━━ TASK INPUTS ━━

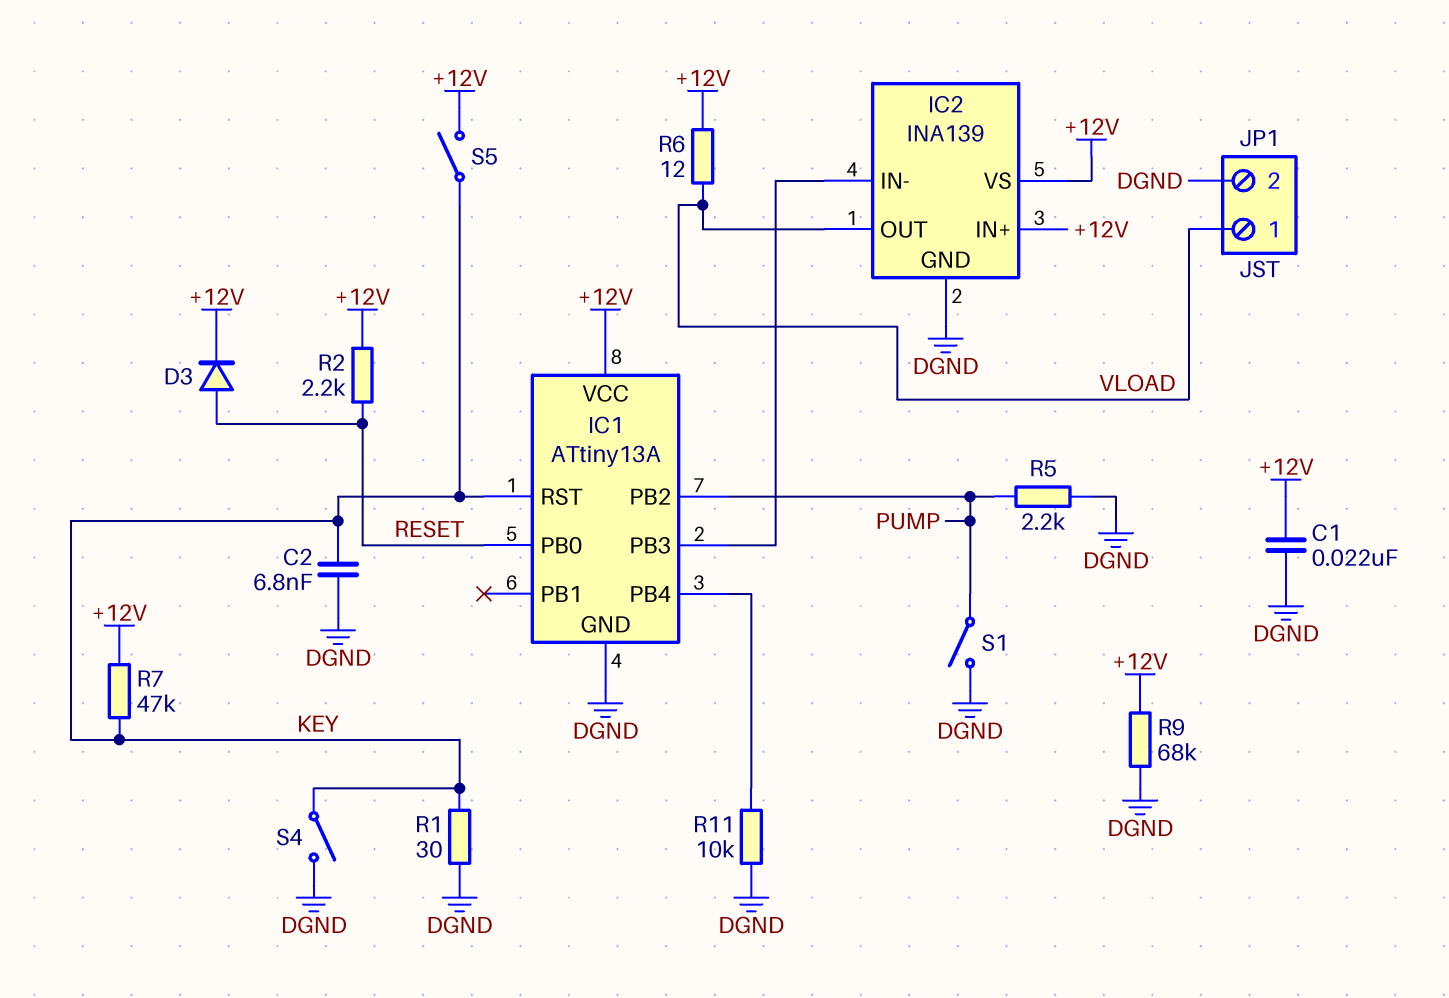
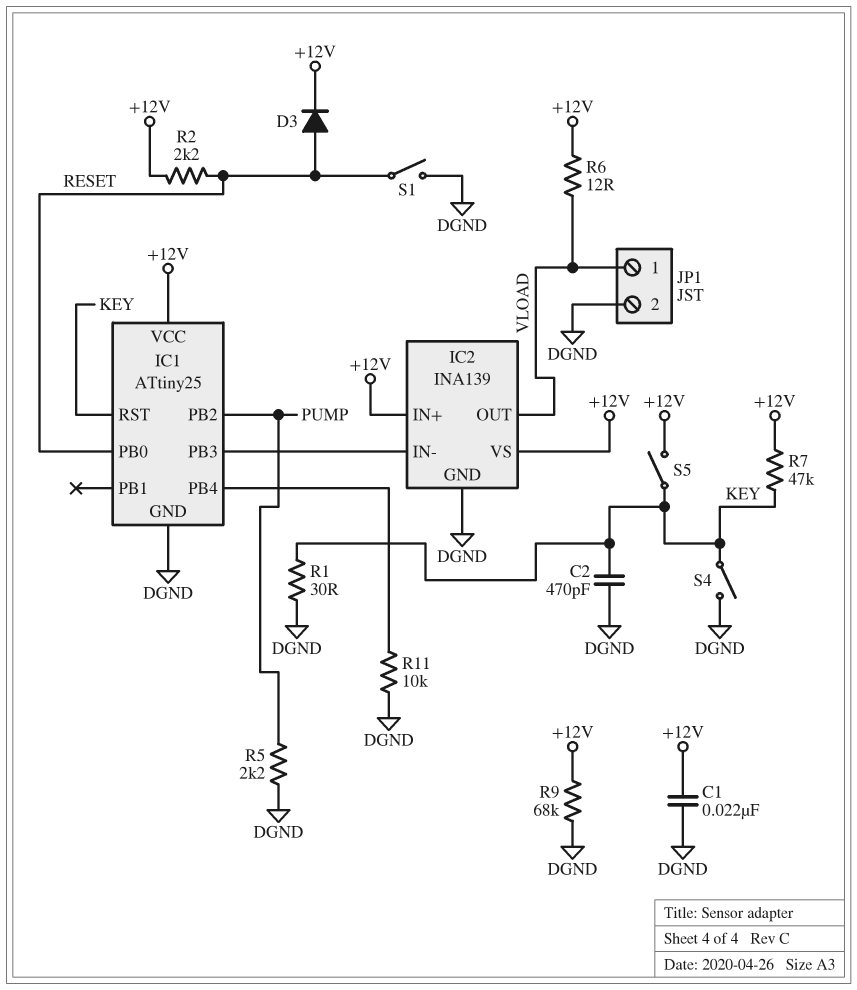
C2: 6.8nF (DGND, KEY) -> 470pF (DGND, KEY)
IC1: ATtiny13A -> ATtiny25
S1: switch (DGND, PUMP) -> switch (DGND, RESET)

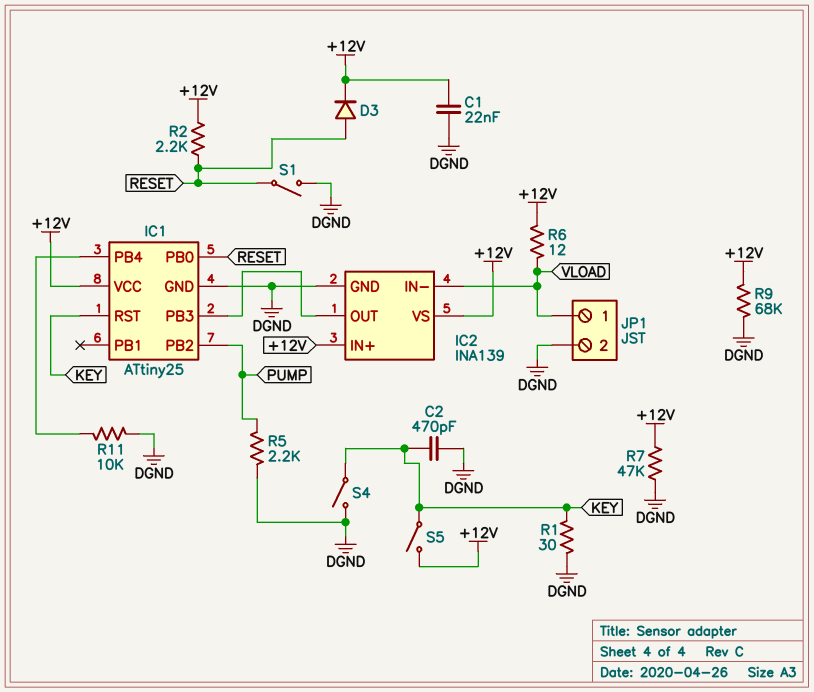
IC2 pin IN-: IC1/PB3 -> VLOAD
IC2 pin OUT: VLOAD -> IC1/PB3
R7: 47k (+12V, KEY) -> 47k (+12V, DGND)

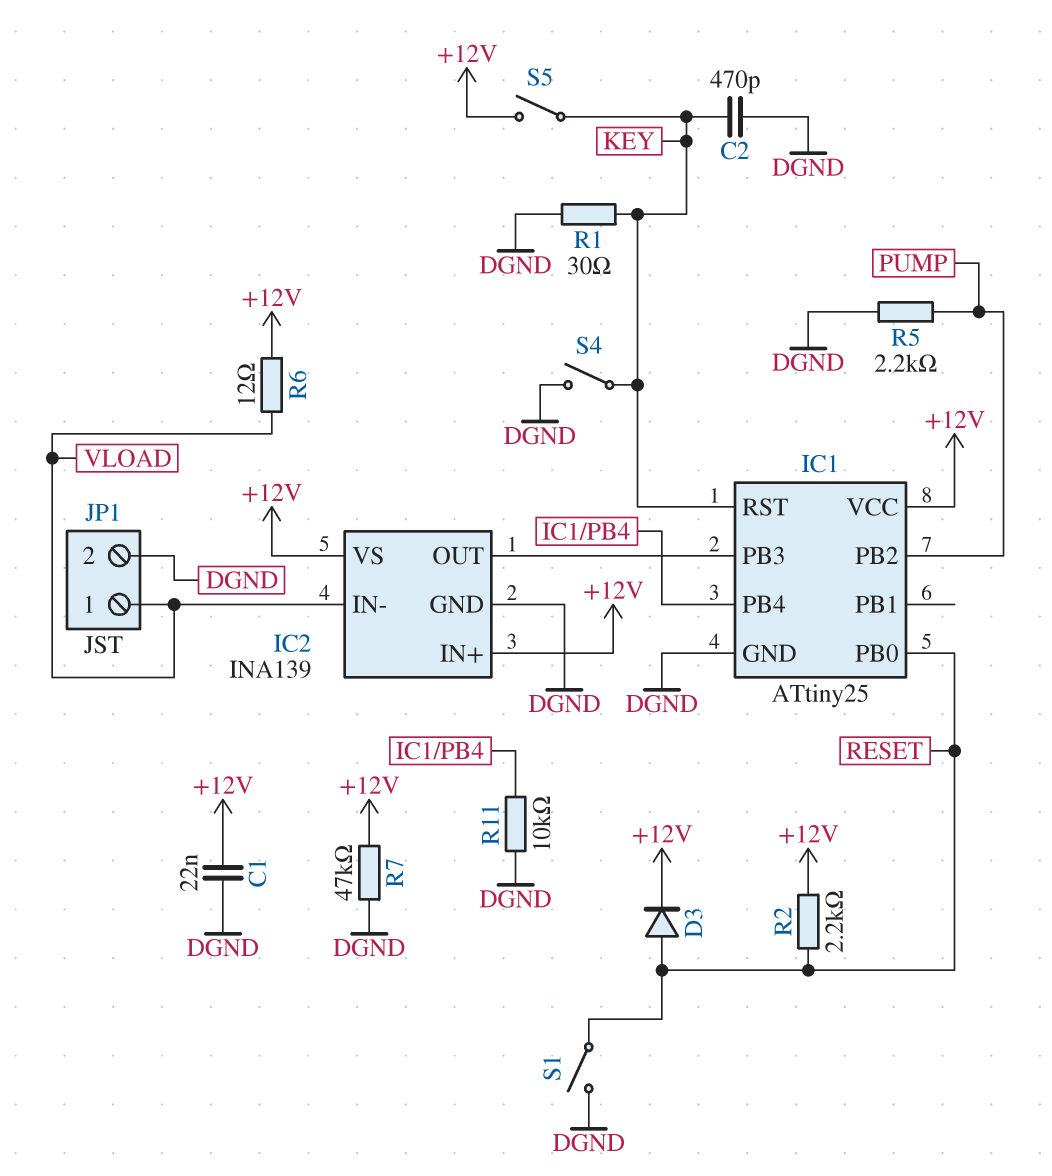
R9: 68k (+12V, DGND) -> none

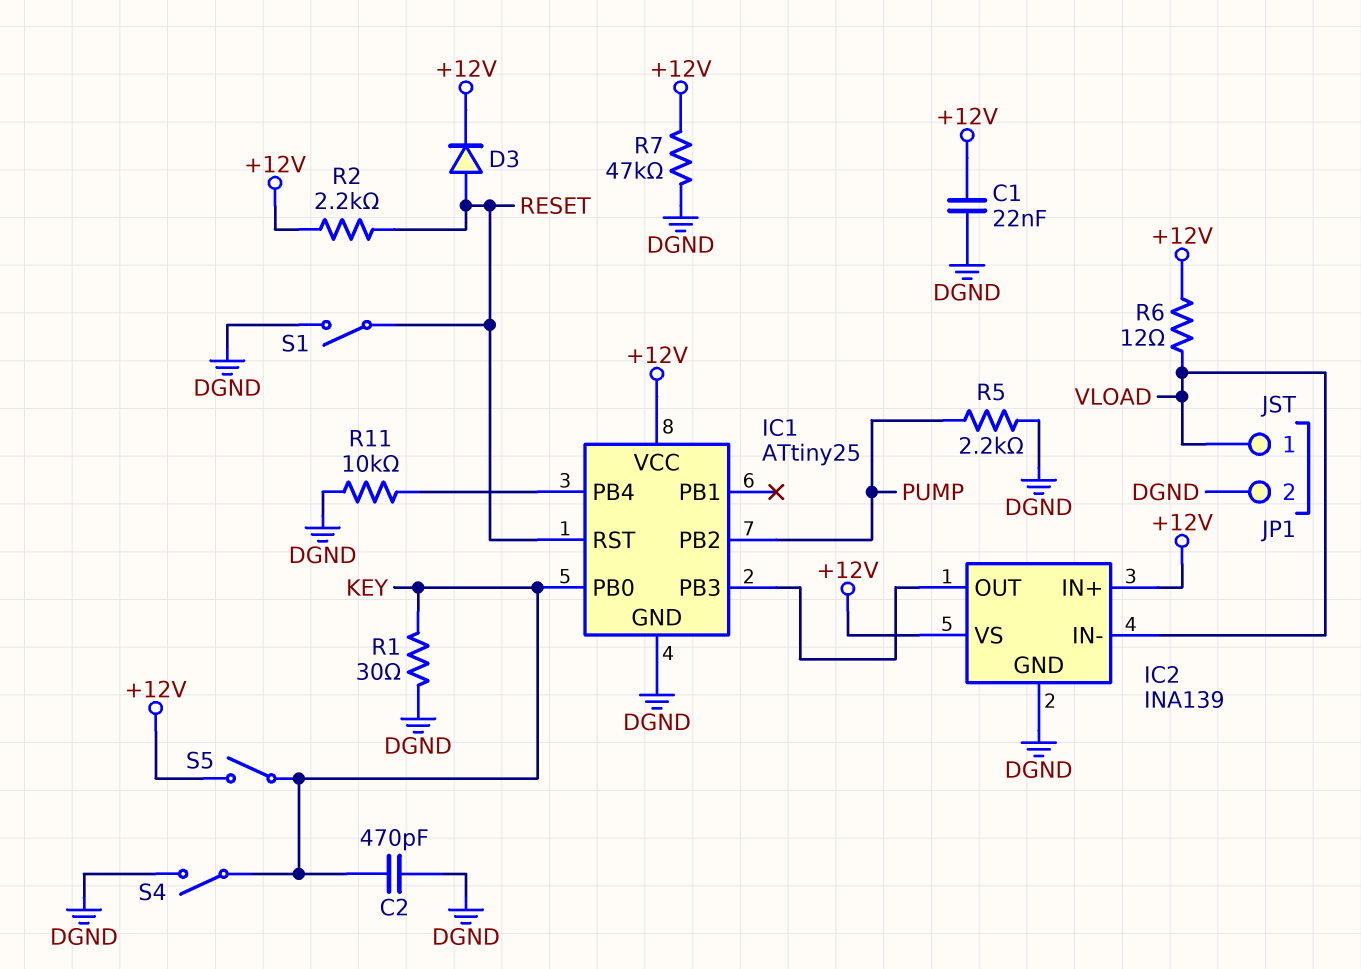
IC1 pin PB0: RESET -> KEY
IC1 pin RST: KEY -> RESET

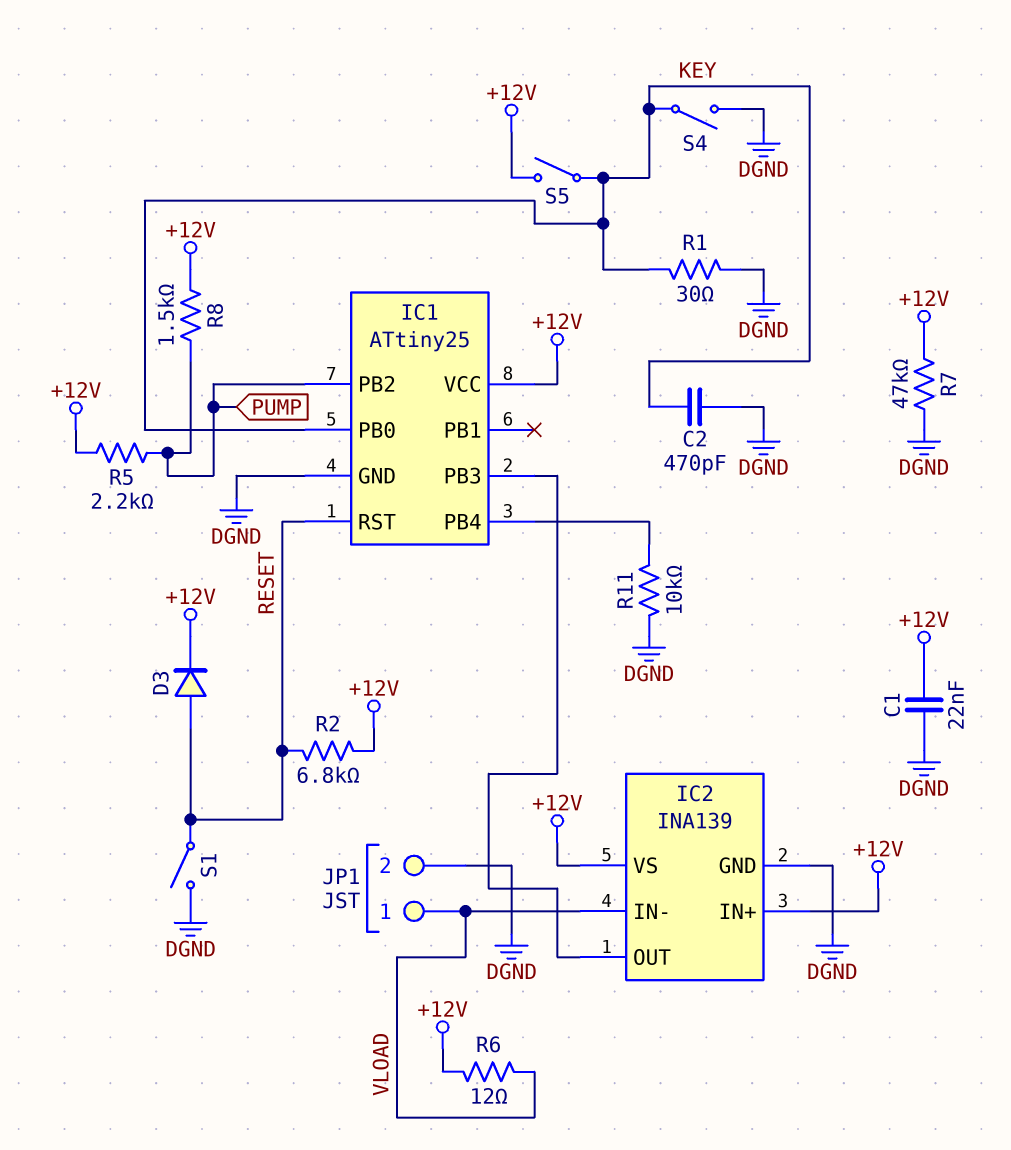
R2: 2.2k (+12V, RESET) -> 6.8k (+12V, RESET)
R5: 2.2k (DGND, PUMP) -> 2.2k (+12V, PUMP)
R8: none -> 1.5k (+12V, PUMP)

━━━

> [EXERCISE BRIEF] Print the whole listing above once more, word for word, without its pictures.

> [REPLY]
C2: 6.8nF (DGND, KEY) -> 470pF (DGND, KEY)
IC1: ATtiny13A -> ATtiny25
S1: switch (DGND, PUMP) -> switch (DGND, RESET)

IC2 pin IN-: IC1/PB3 -> VLOAD
IC2 pin OUT: VLOAD -> IC1/PB3
R7: 47k (+12V, KEY) -> 47k (+12V, DGND)

R9: 68k (+12V, DGND) -> none

IC1 pin PB0: RESET -> KEY
IC1 pin RST: KEY -> RESET

R2: 2.2k (+12V, RESET) -> 6.8k (+12V, RESET)
R5: 2.2k (DGND, PUMP) -> 2.2k (+12V, PUMP)
R8: none -> 1.5k (+12V, PUMP)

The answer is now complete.